Read the listing and extract each line that includes the word "brown".
### Given entries
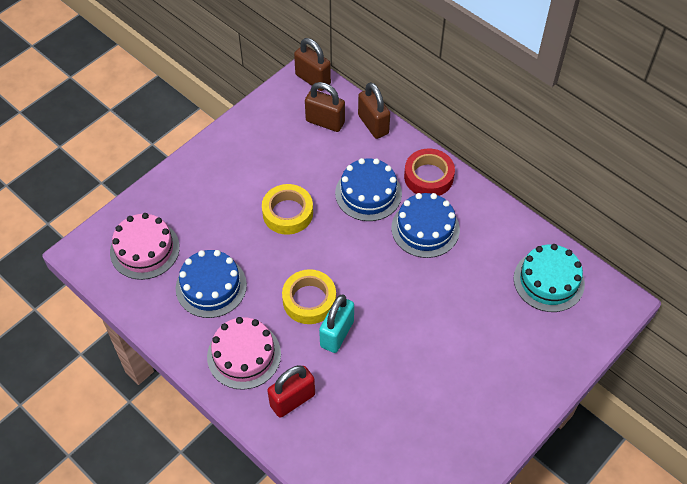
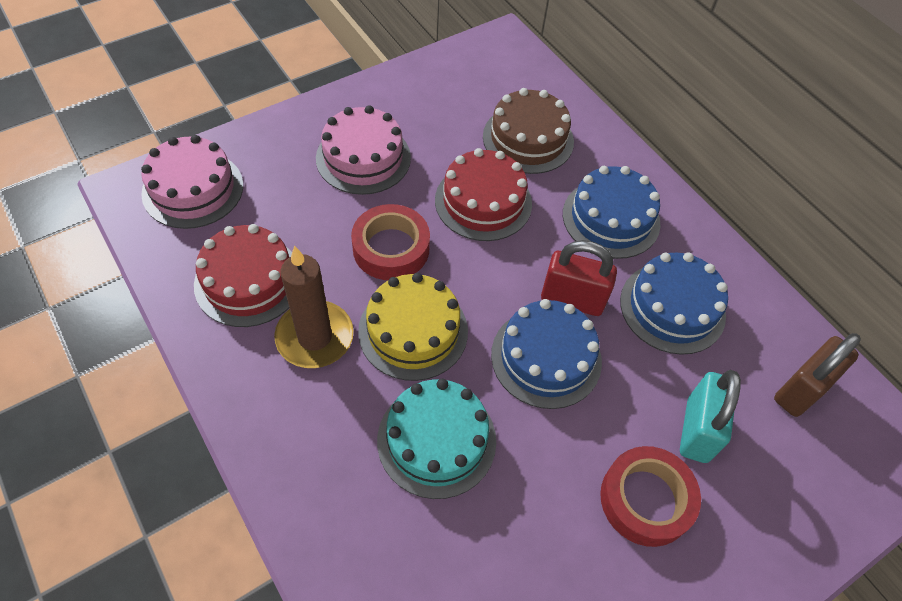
brown cake: 0 -> 1
brown candle: 0 -> 1
brown padlock: 3 -> 1
red cake: 0 -> 2
red tape: 1 -> 2
yellow cake: 0 -> 1
yellow tape: 2 -> 0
######
Written response
brown cake: 0 -> 1
brown candle: 0 -> 1
brown padlock: 3 -> 1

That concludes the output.